[Opening Extracted entries section]
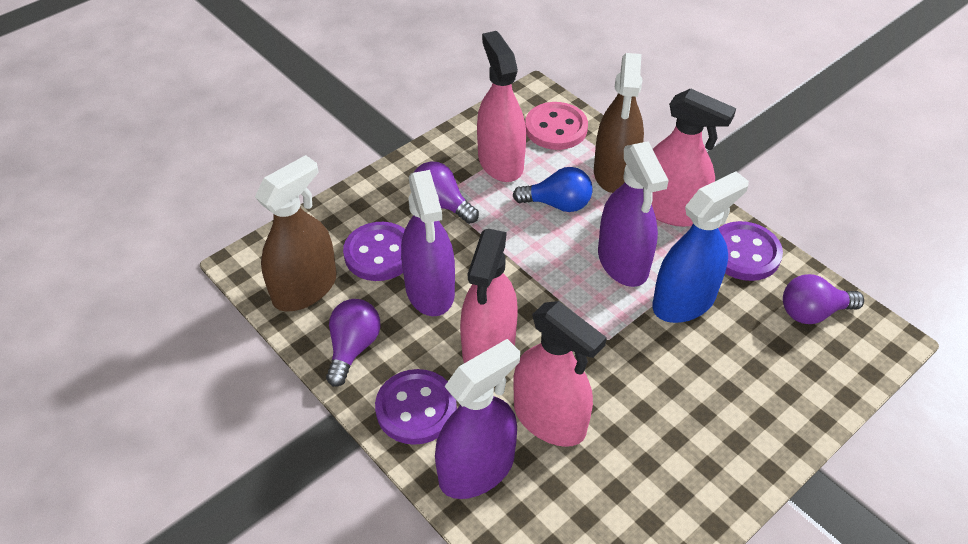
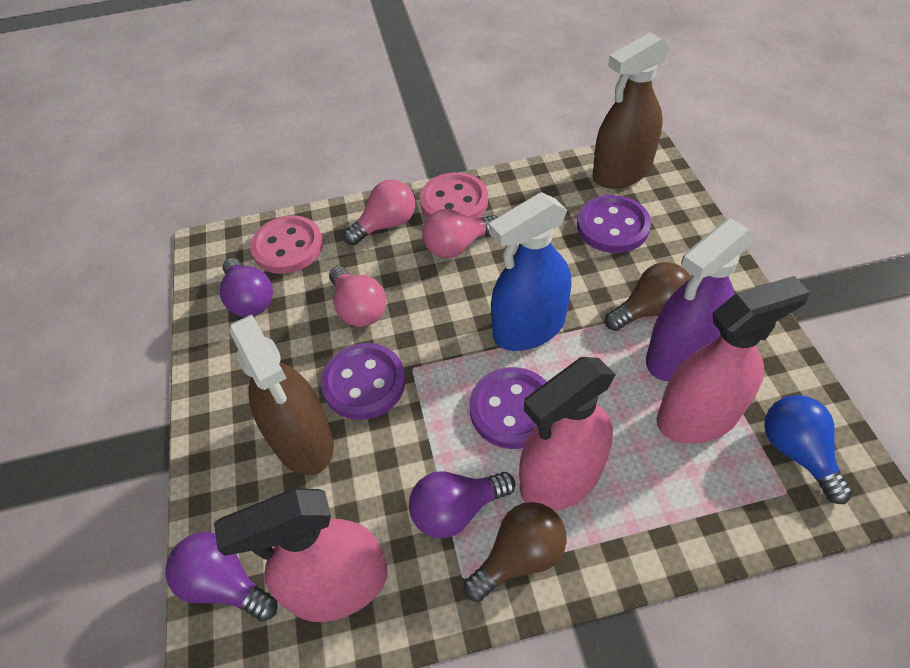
brown light bulb: 0 -> 2
pink button: 1 -> 2
pink light bulb: 0 -> 3
pink spray bottle: 4 -> 3
purple spray bottle: 3 -> 1

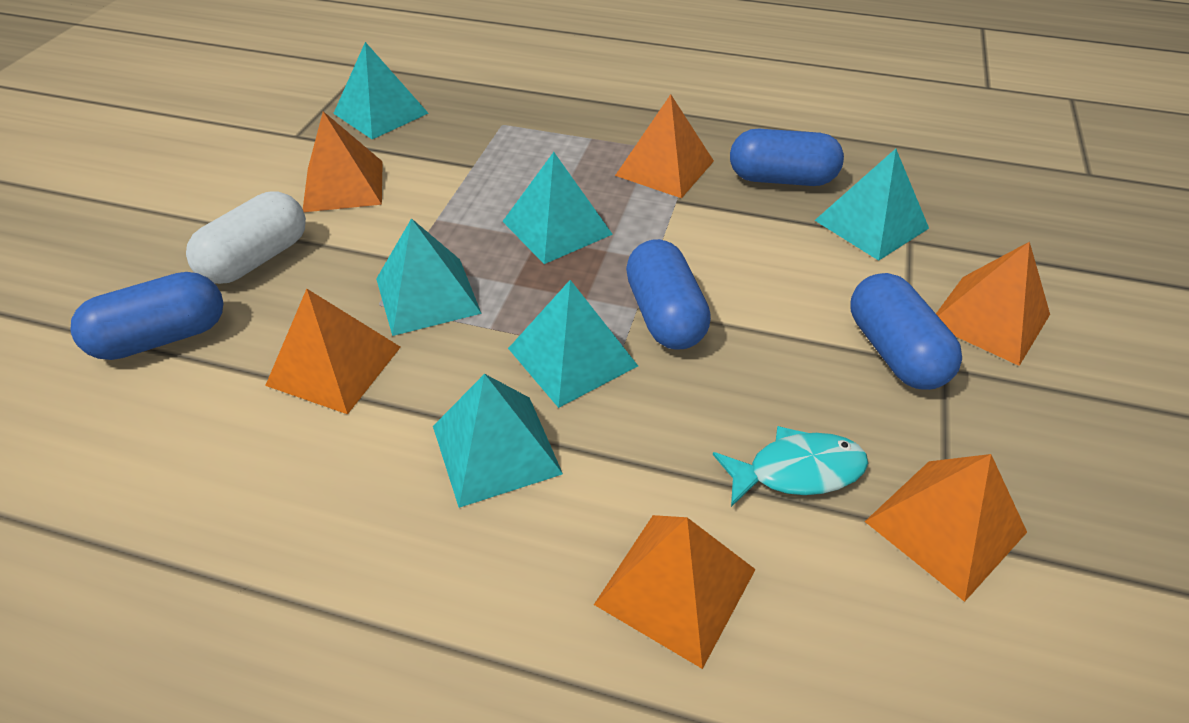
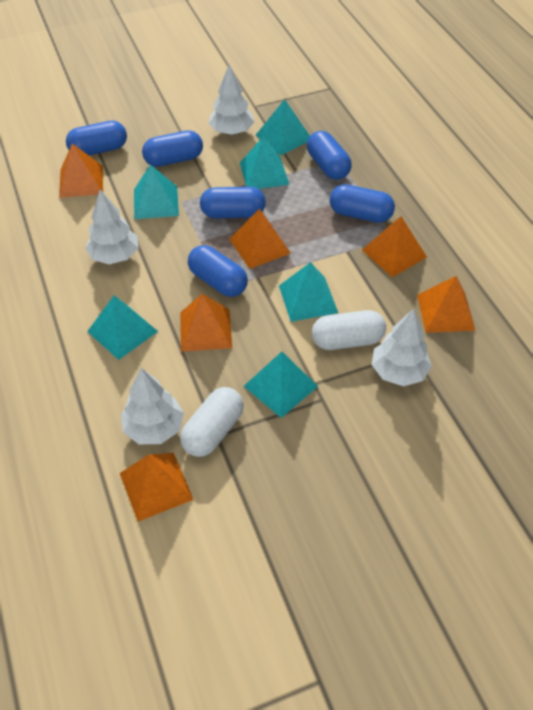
blue capsule: 4 -> 6
turquoise fish: 1 -> 0
white capsule: 1 -> 2
white tree: 0 -> 4

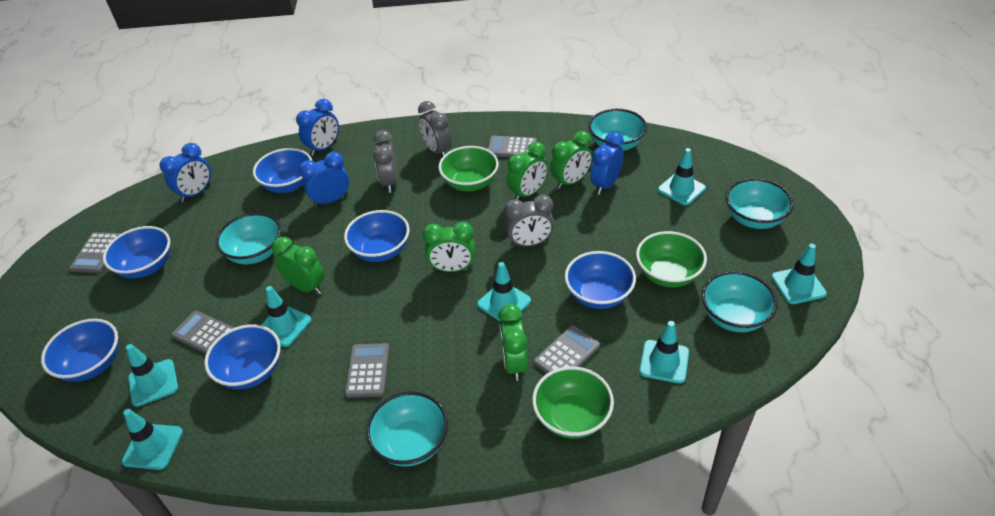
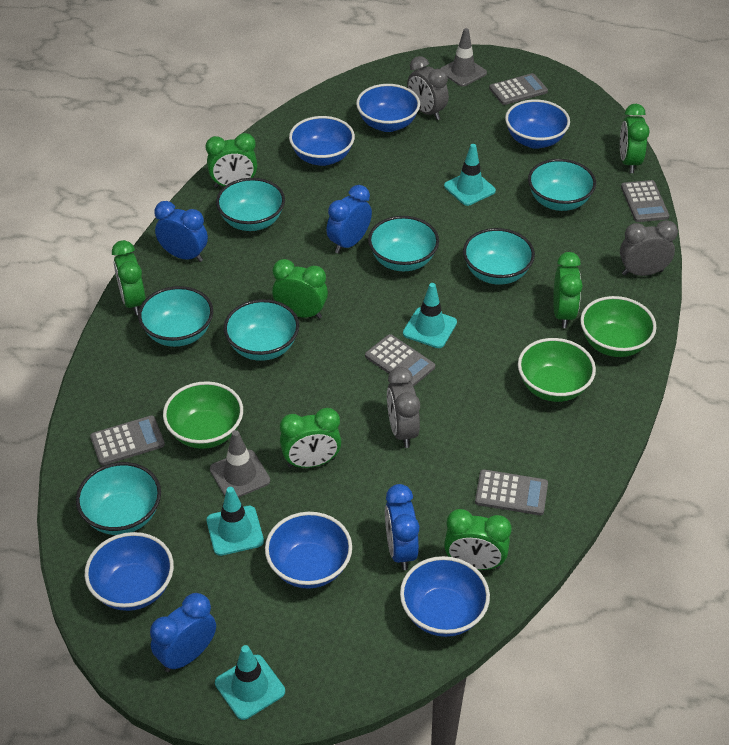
green clock: 5 -> 7
grey traffic cone: 0 -> 2
turquoise bowl: 5 -> 7
turquoise traffic cone: 7 -> 4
[Closing Extracted entries section]
▶ _What you have to do_: Within the listing above, count each line that holds the word "traffic"; the answer is that number alone.

▶ _Output for this exercise_: 2